- [AIM]
Rewrite only the part of the records from the line with "Provide the (X, Y)" through the end of the records, both ends included and requests kept. Shift every coordinate in the answers by -45, and leave the pictures out.
Begin RECORDED INFORMATION
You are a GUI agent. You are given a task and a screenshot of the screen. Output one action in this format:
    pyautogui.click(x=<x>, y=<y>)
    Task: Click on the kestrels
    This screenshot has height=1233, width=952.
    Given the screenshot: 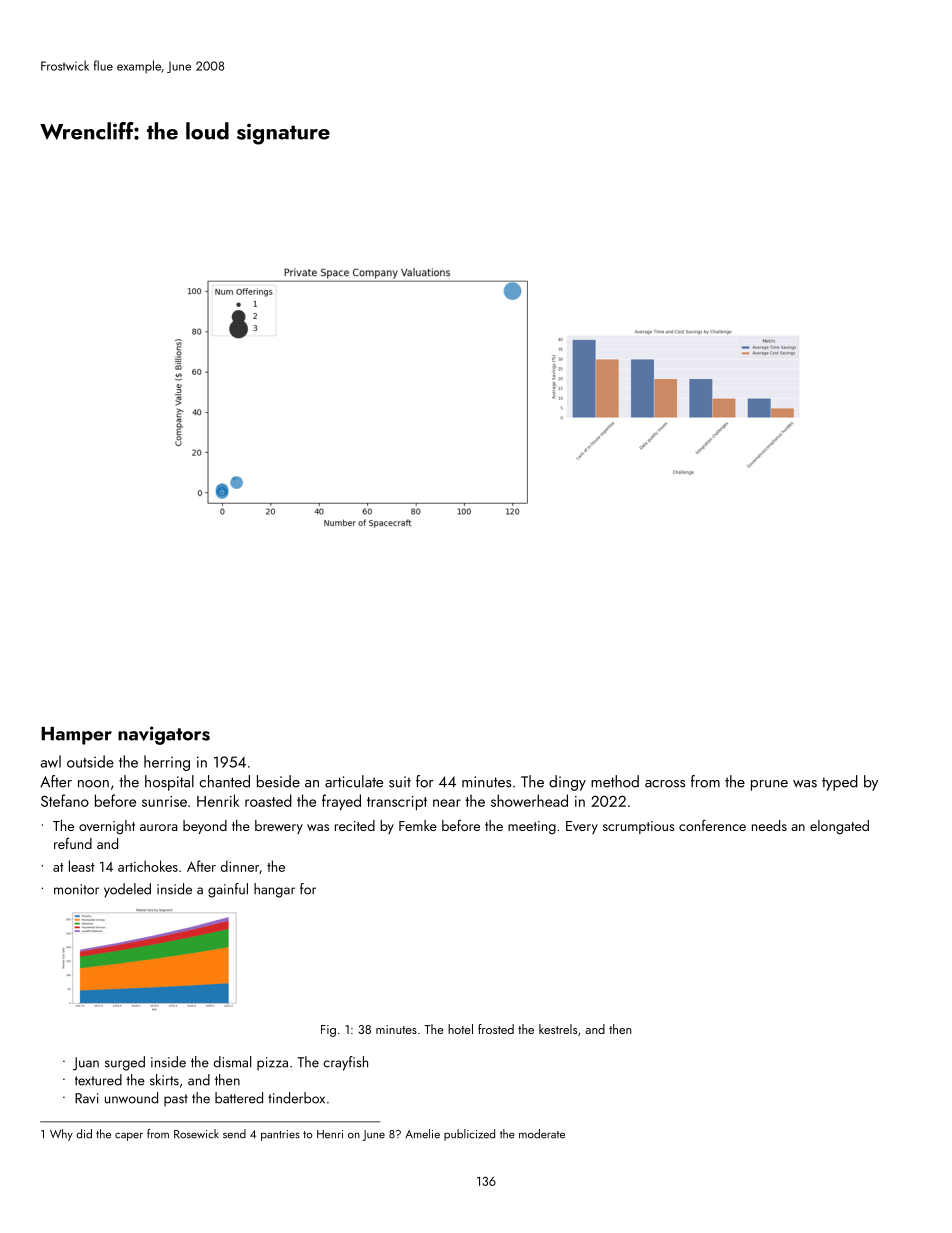 What is the action you would take?
    pyautogui.click(x=558, y=1029)
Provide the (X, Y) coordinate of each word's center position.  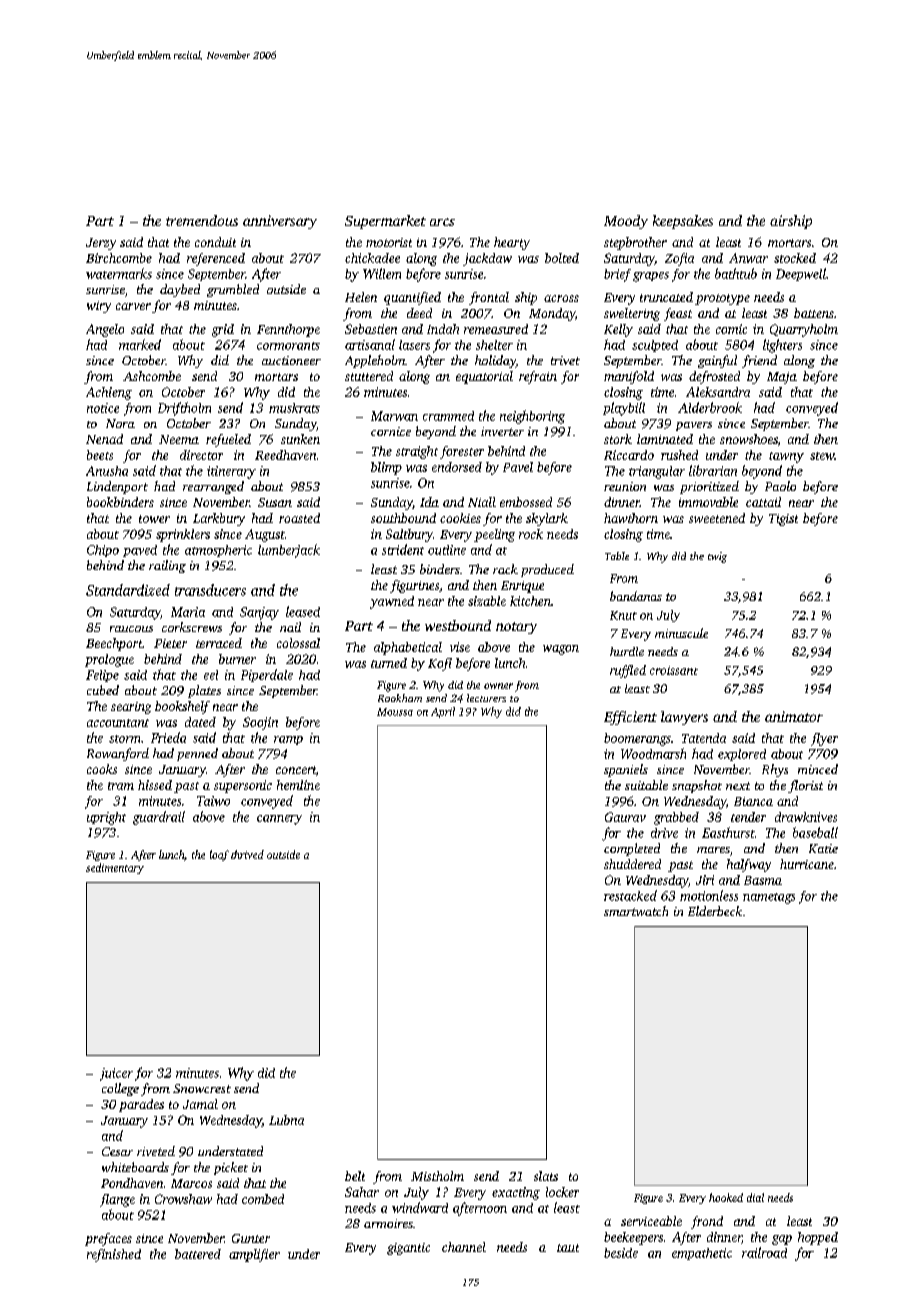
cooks (102, 769)
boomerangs (637, 739)
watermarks (119, 273)
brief (617, 275)
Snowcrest (202, 1088)
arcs (442, 222)
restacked (630, 895)
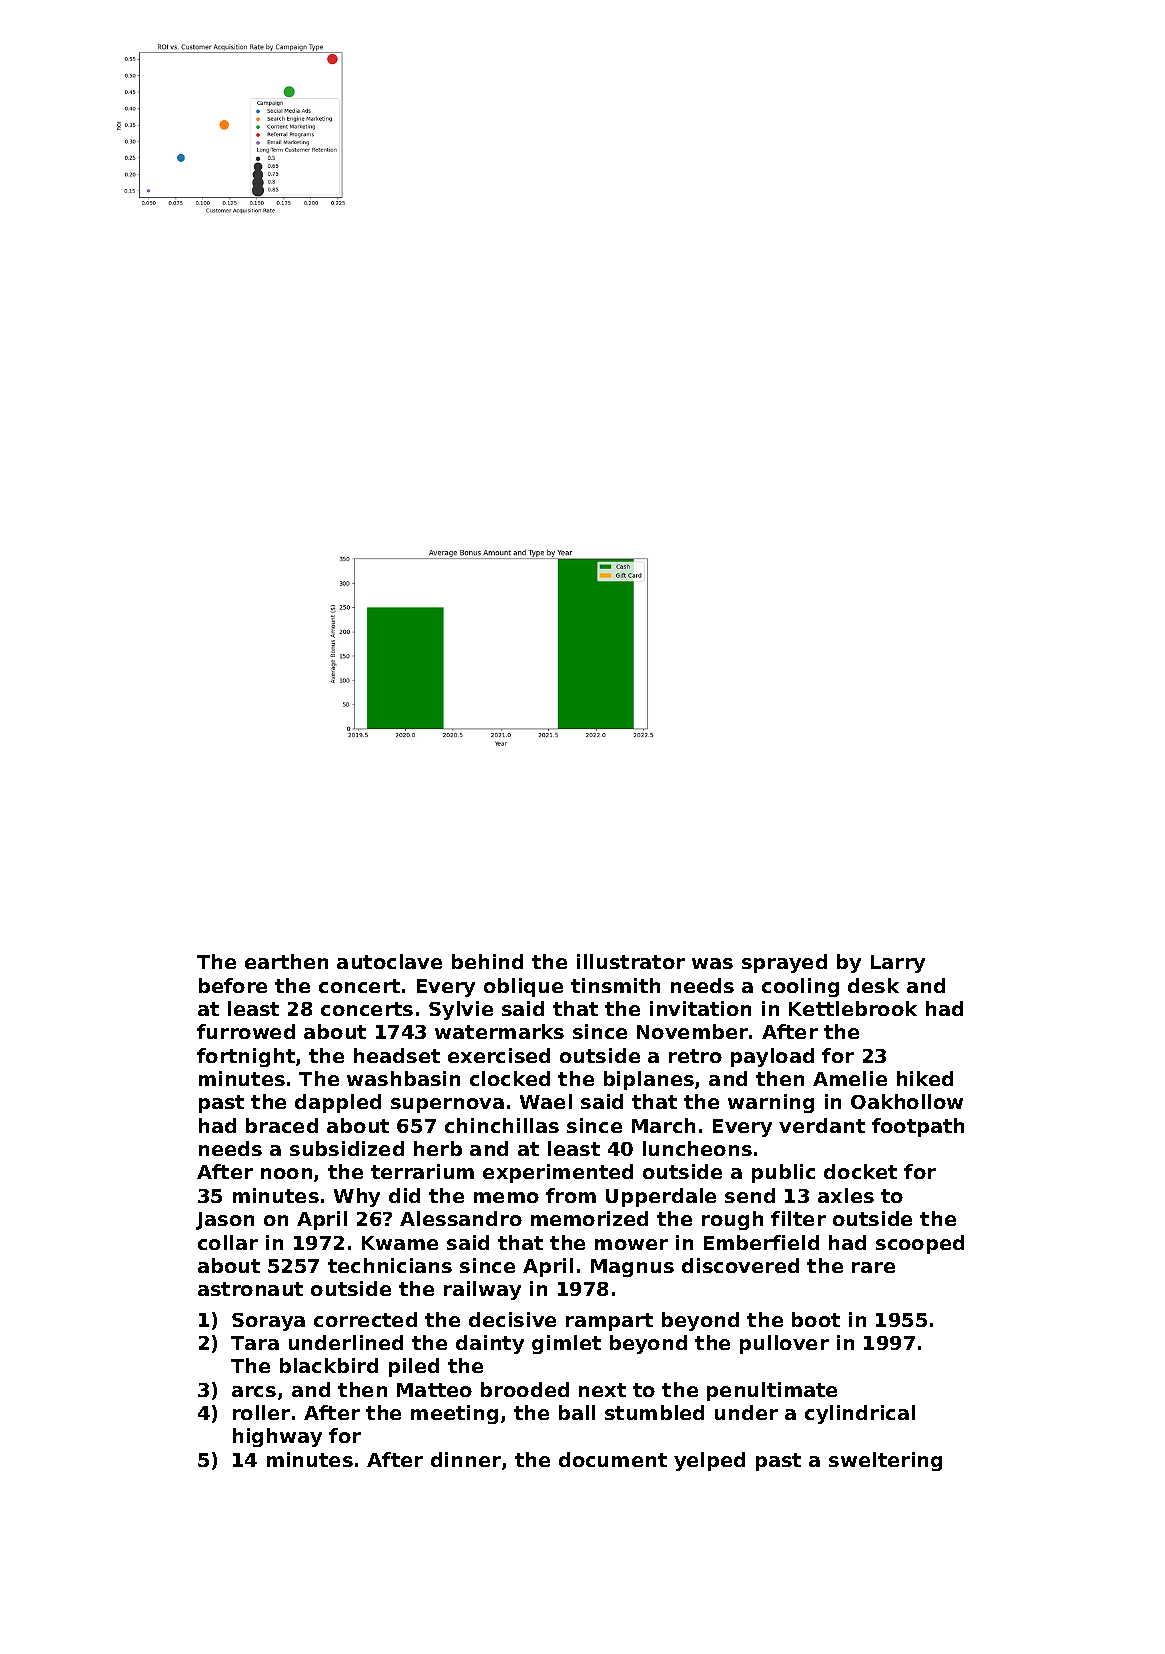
End RECORDED INFORMATION
- [SOLUTION TO THIS TASK]
Provide the (X, Y) coordinate of each word's center position.  
cooks (57, 724)
boomerangs (592, 694)
watermarks (74, 228)
brief (572, 230)
Snowcrest (157, 1043)
arcs (397, 177)
restacked (585, 850)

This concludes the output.